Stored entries
═══
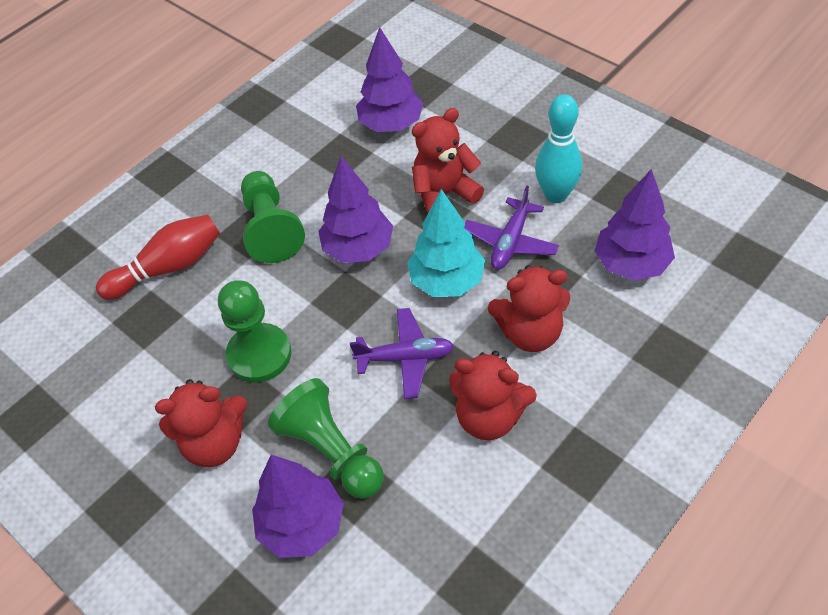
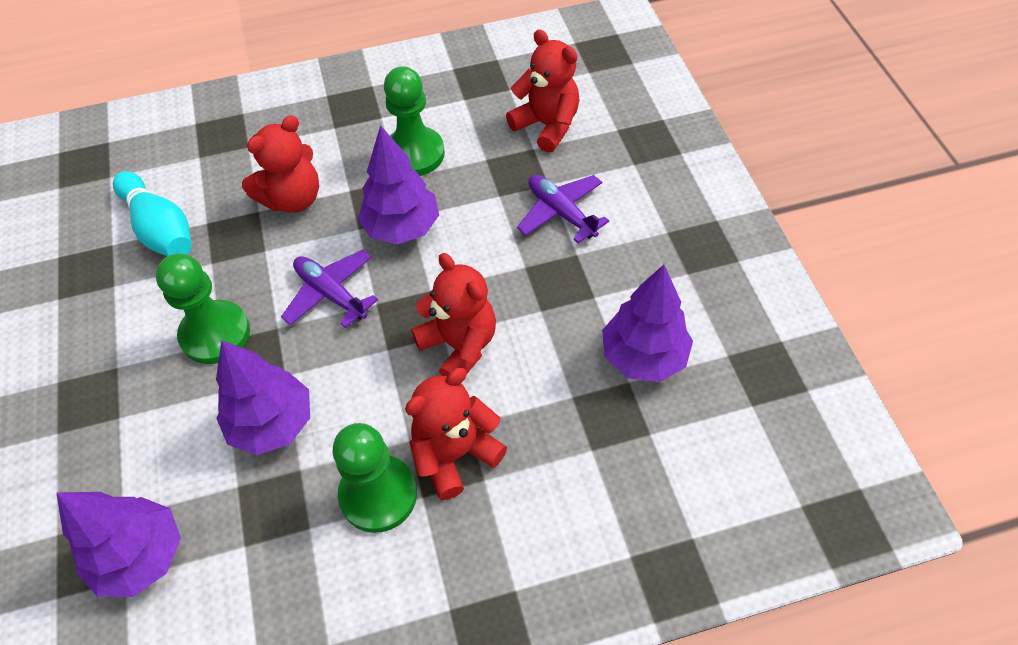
red bowling pin: 1 -> 0
turquoise tree: 1 -> 0

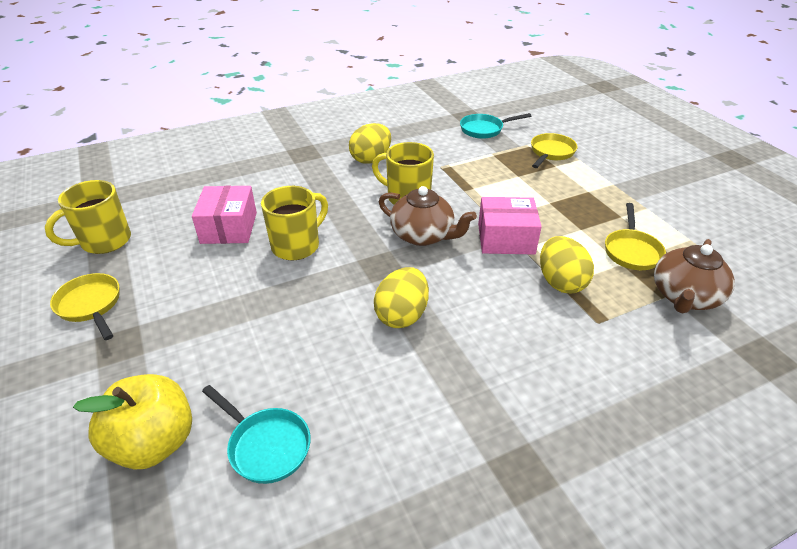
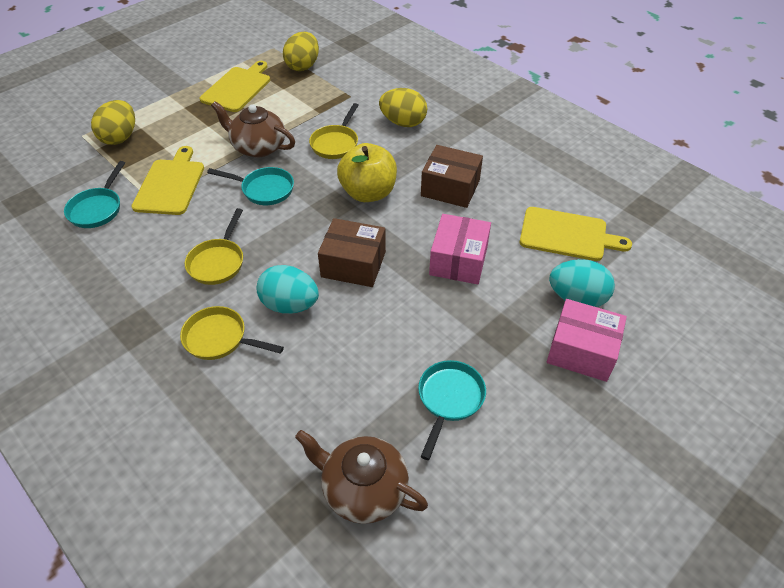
brown box: 0 -> 2
turquoise egg: 0 -> 2
turquoise pan: 2 -> 3
yellow cutting board: 0 -> 3
yellow mug: 3 -> 0

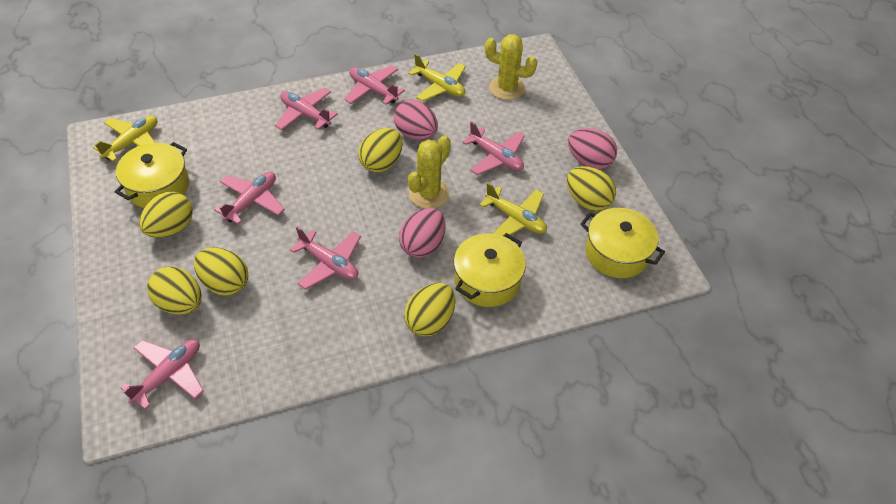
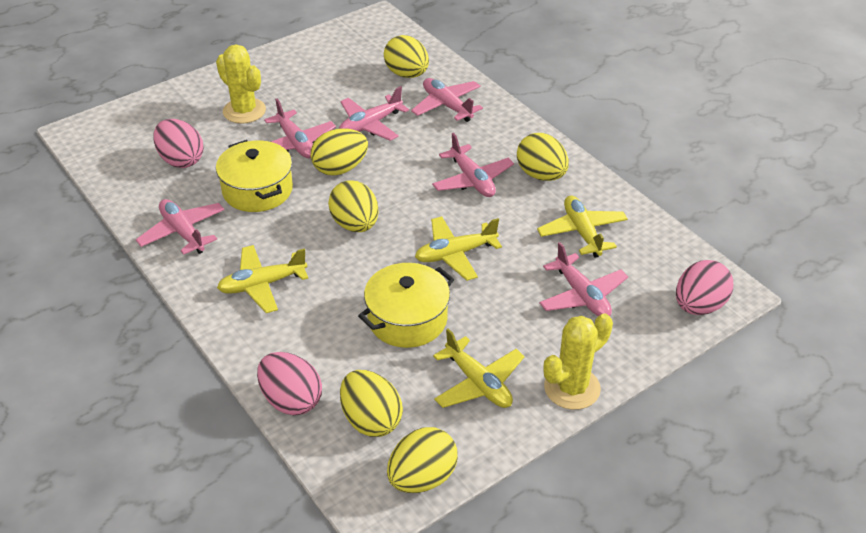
yellow plane: 3 -> 4
yellow pot: 3 -> 2

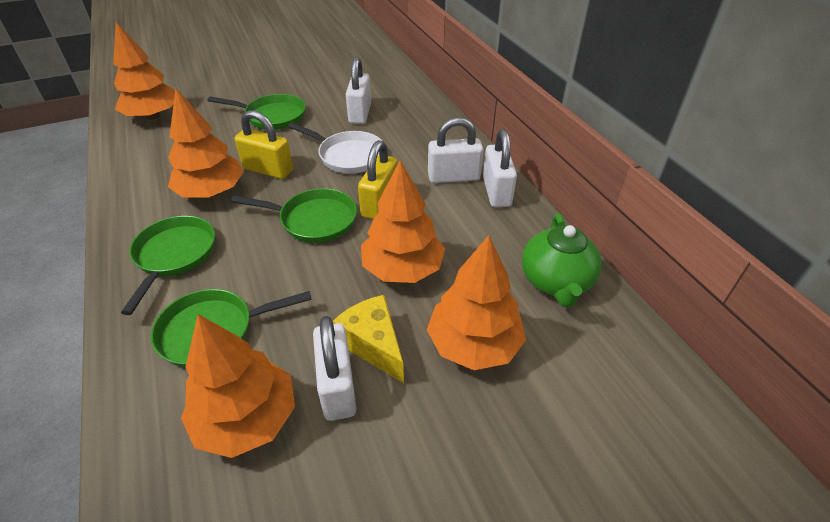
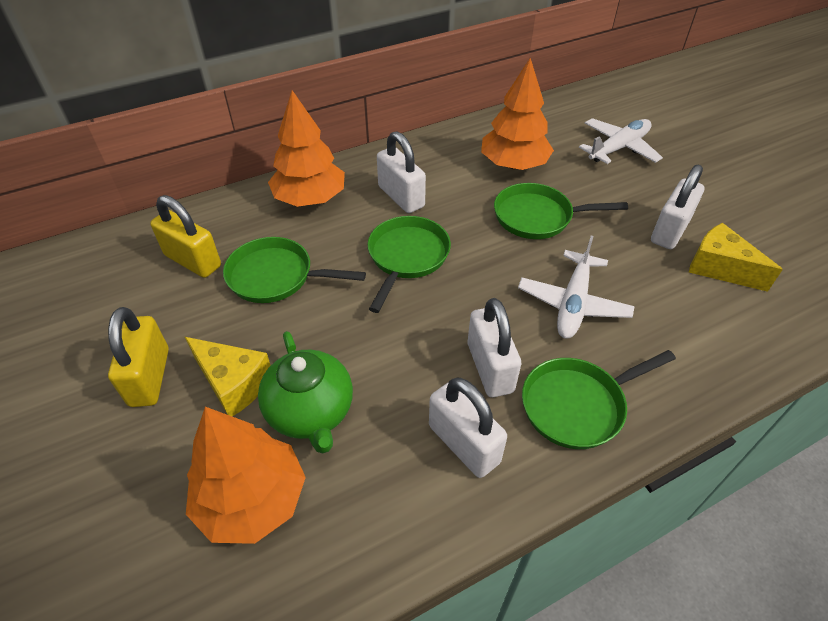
orange tree: 5 -> 3
white pan: 1 -> 0
white plane: 0 -> 2
yellow cheese: 1 -> 2

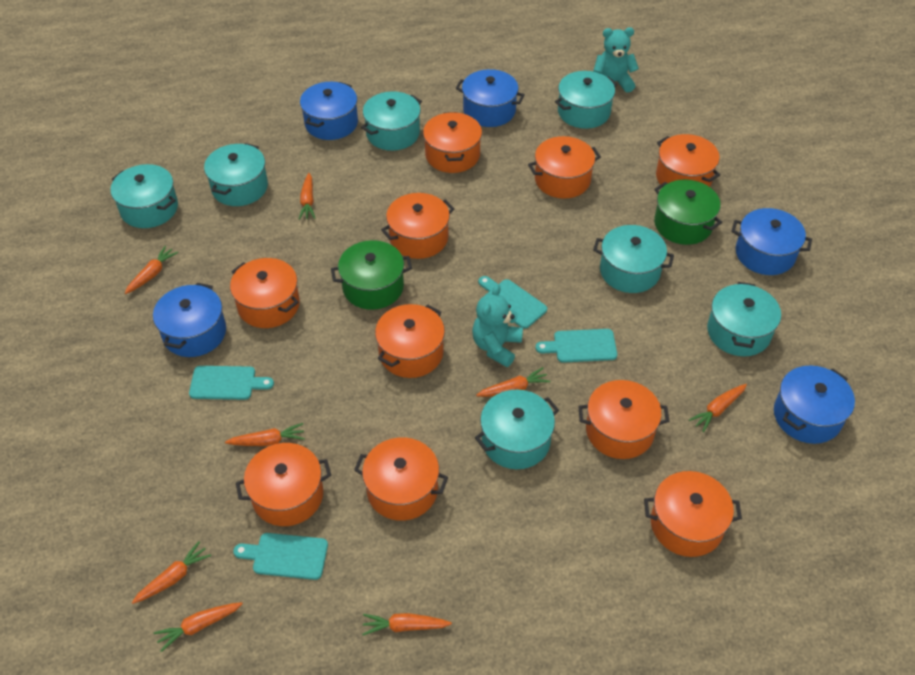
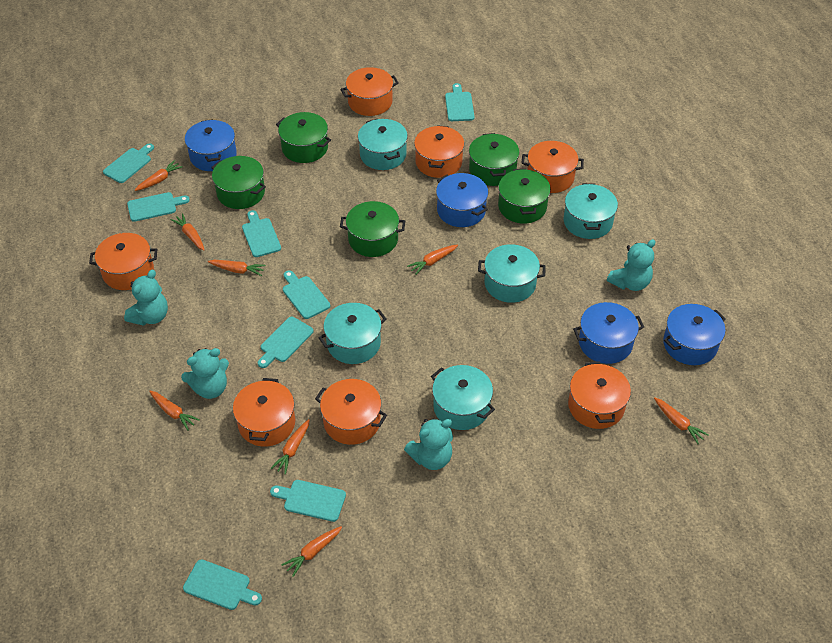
blue pot: 5 -> 4
green pot: 2 -> 5
orange pot: 10 -> 7
turquoise cutting board: 4 -> 8
turquoise pot: 7 -> 5
turquoise teddy bear: 2 -> 4

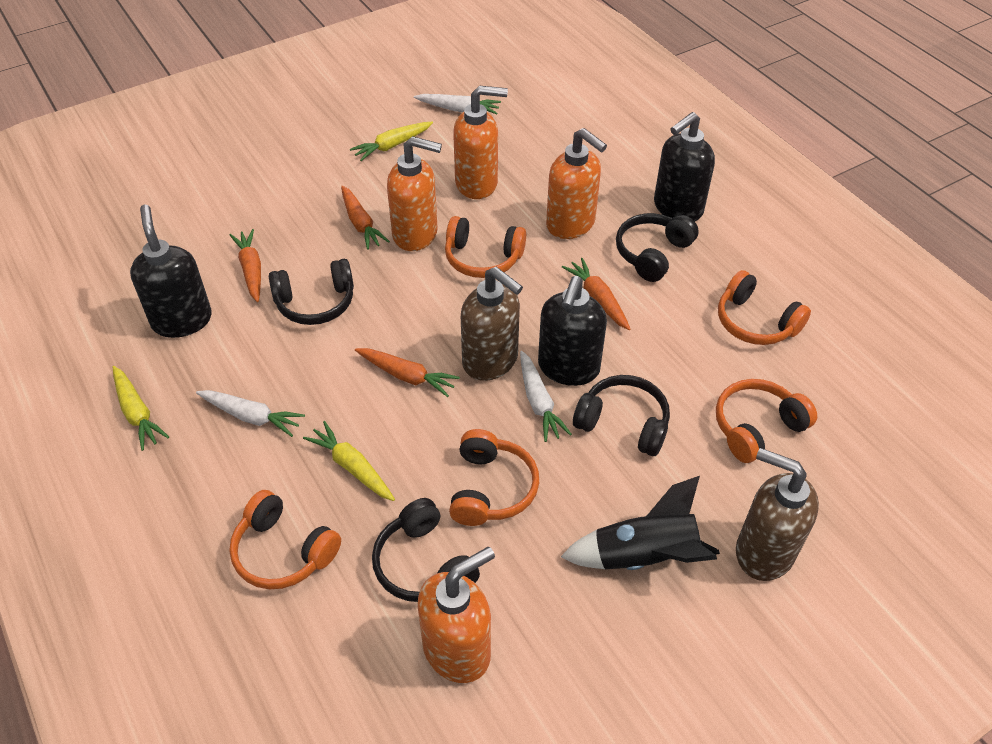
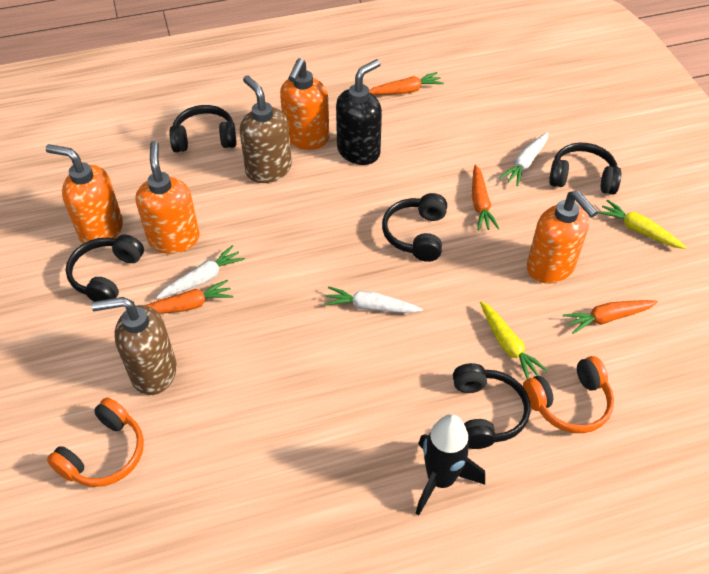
black headphones: 4 -> 5
black soap dispenser: 3 -> 1
orange headphones: 5 -> 2
yellow carrot: 3 -> 2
═══
Tell how many lines in the data include the string "black". Reply with the number and no other text.

2